What this task involves = How many lines in the material below include the word "right"? Give only the number.
** Opening Extracted records block **
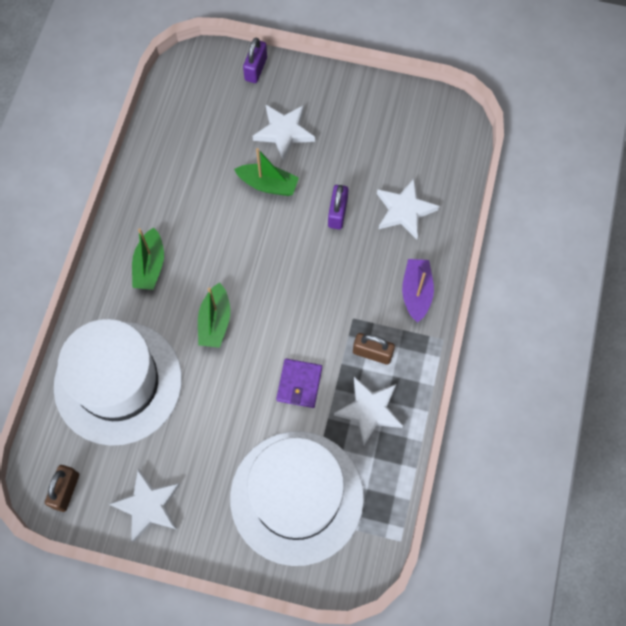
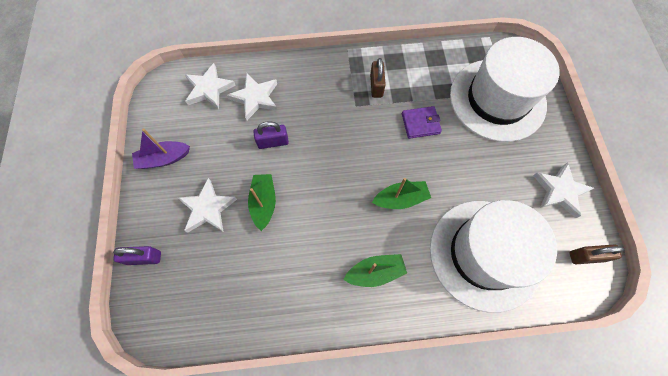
camera: 110 degrees left, 0 degrees up
white star [334,377,403,445] -> white star moved to [185,63,236,109]
purple boat [402,259,434,323] -> purple boat moved to [132,129,190,169]

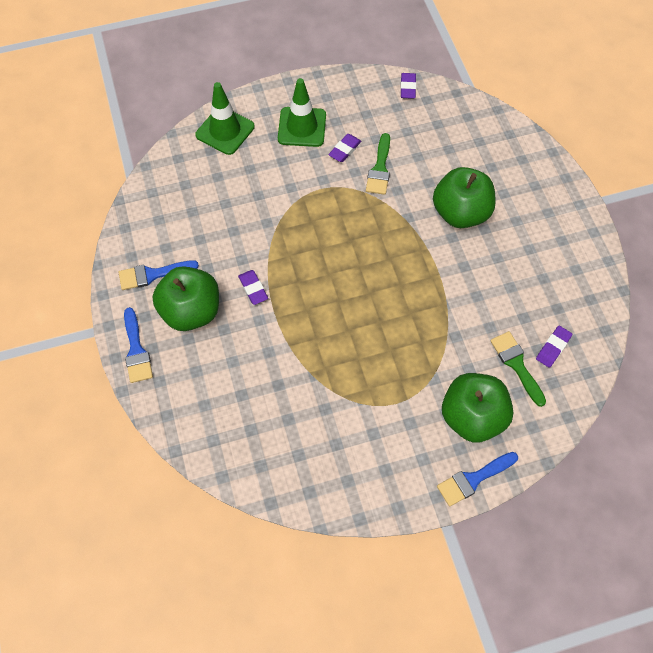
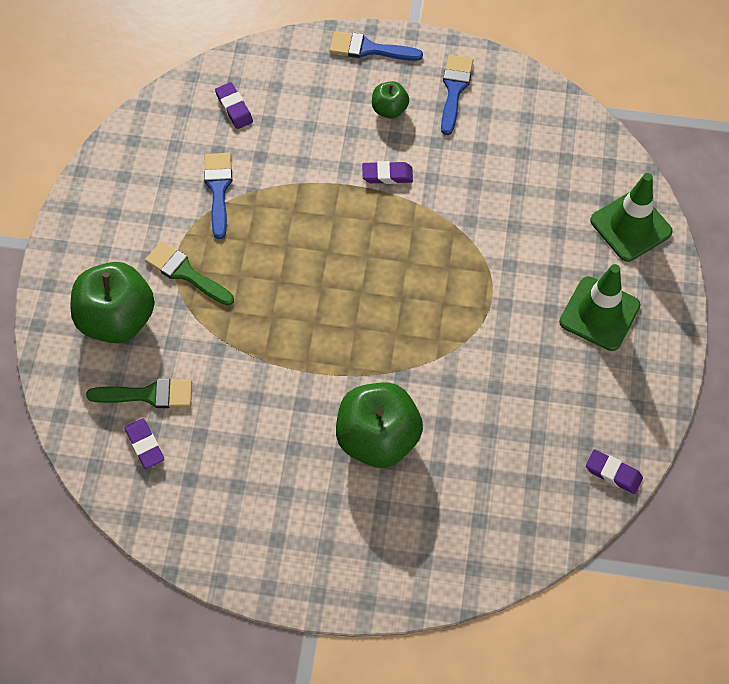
camera: 115 degrees right, 0 degrees up
green apple [153,266,219,331] -> green apple [372,81,409,118], size x0.50
purple eraser [328,134,361,162] -> purple eraser moved to [215,82,253,129]
green brush [366,133,390,195] -> green brush moved to [145,241,234,306]
blue brush [437,452,518,507] -> blue brush moved to [204,153,232,239]

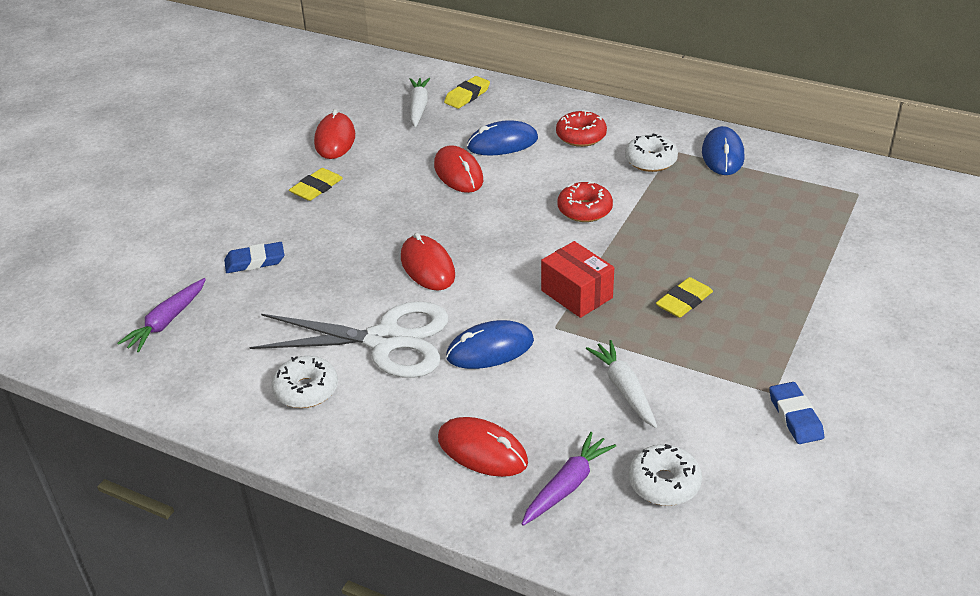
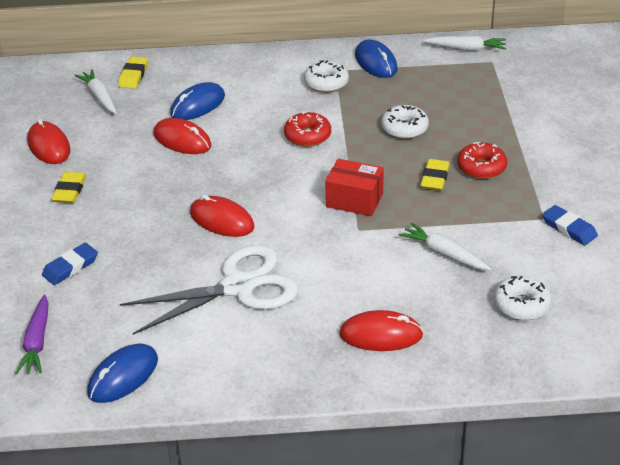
camera: 30 degrees left, 0 degrees up
white donut [271,356,338,408] -> white donut moved to [381,105,429,139]
blue mouse [446,320,534,369] -> blue mouse moved to [87,344,158,403]
purple carrot [522,432,616,526] -> none
red donut [556,110,607,147] -> red donut moved to [457,142,507,179]
none -> white carrot [423,36,506,51]

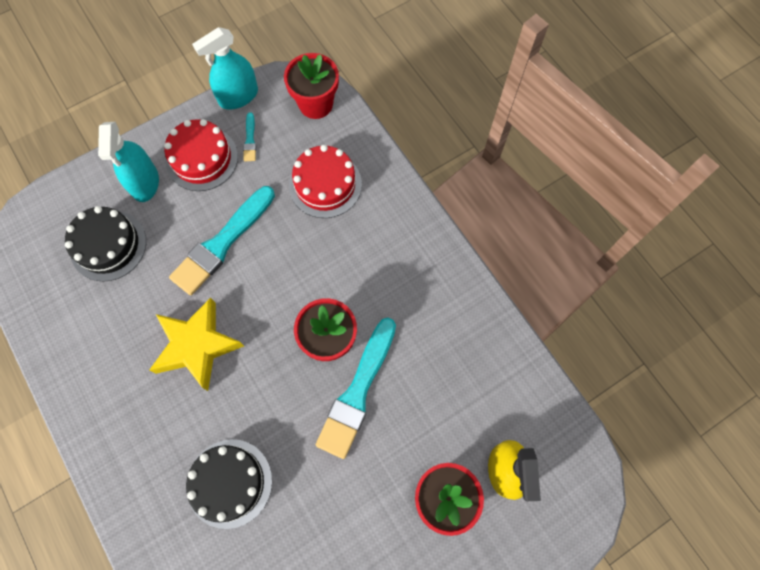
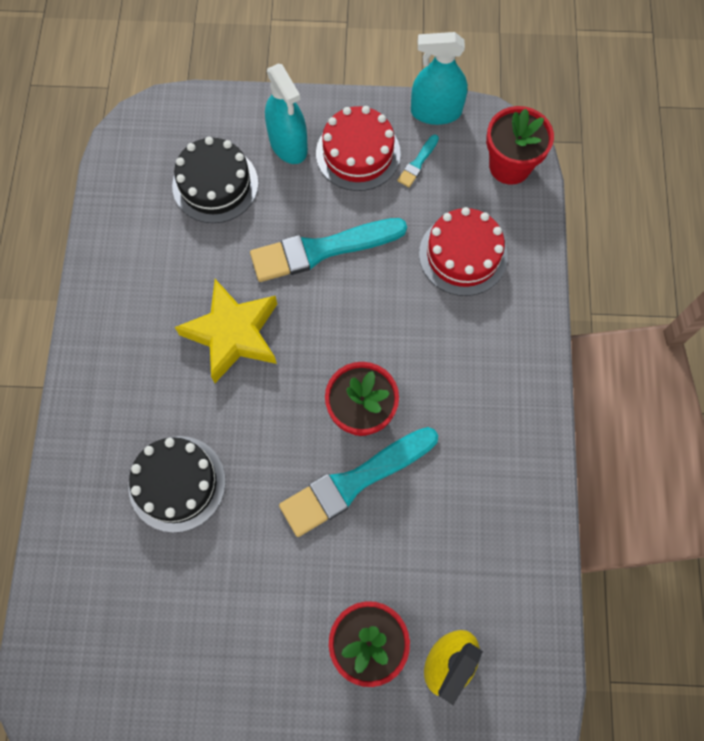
camera: 35 degrees right, 0 degrees up
turquoise spray bottle [98,122,159,202] -> turquoise spray bottle turned 60 degrees counterclockwise [265,64,308,164]

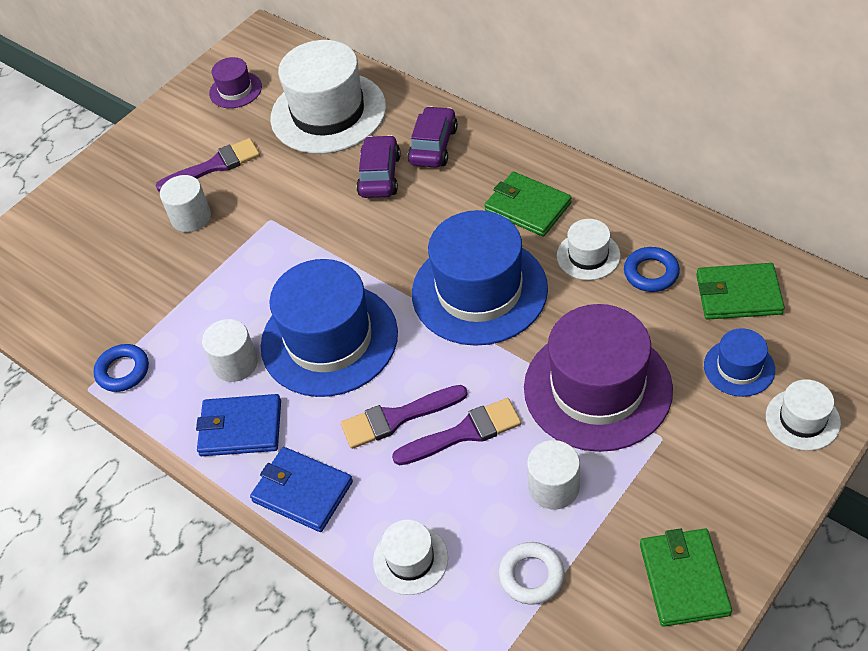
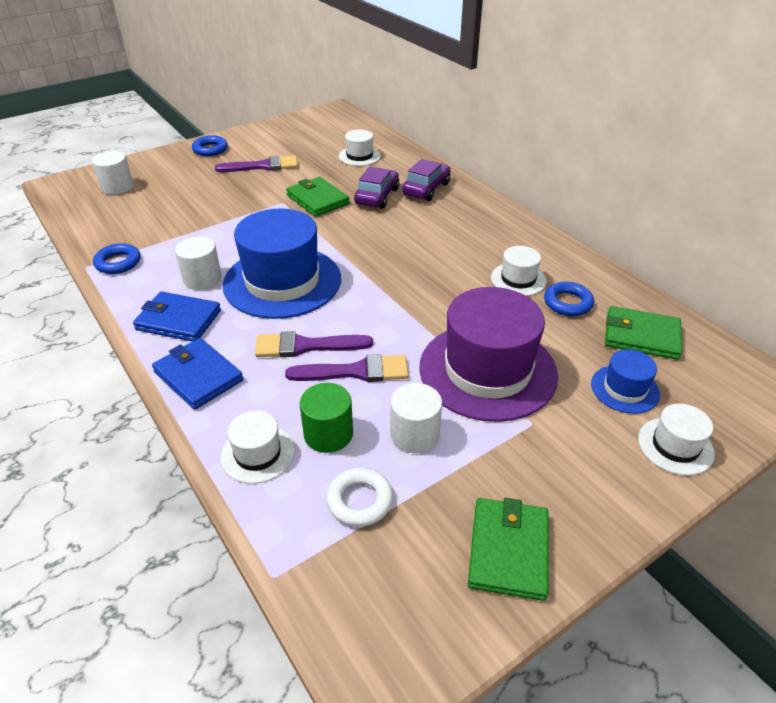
camera: 10 degrees right, 10 degrees down
white cylinder [160,175,211,232] -> white cylinder moved to [92,151,134,195]
purple hat [209,57,262,108] -> none
white hat [270,40,386,154] -> white hat [339,129,381,166], size x0.47
blue hat [412,210,548,346] -> none
green wallet [484,172,572,237] -> green wallet moved to [286,177,350,217]
none -> blue ring [192,135,228,156]
none -> green cylinder [300,383,353,453]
** Closing Extracted records block **
Result = 3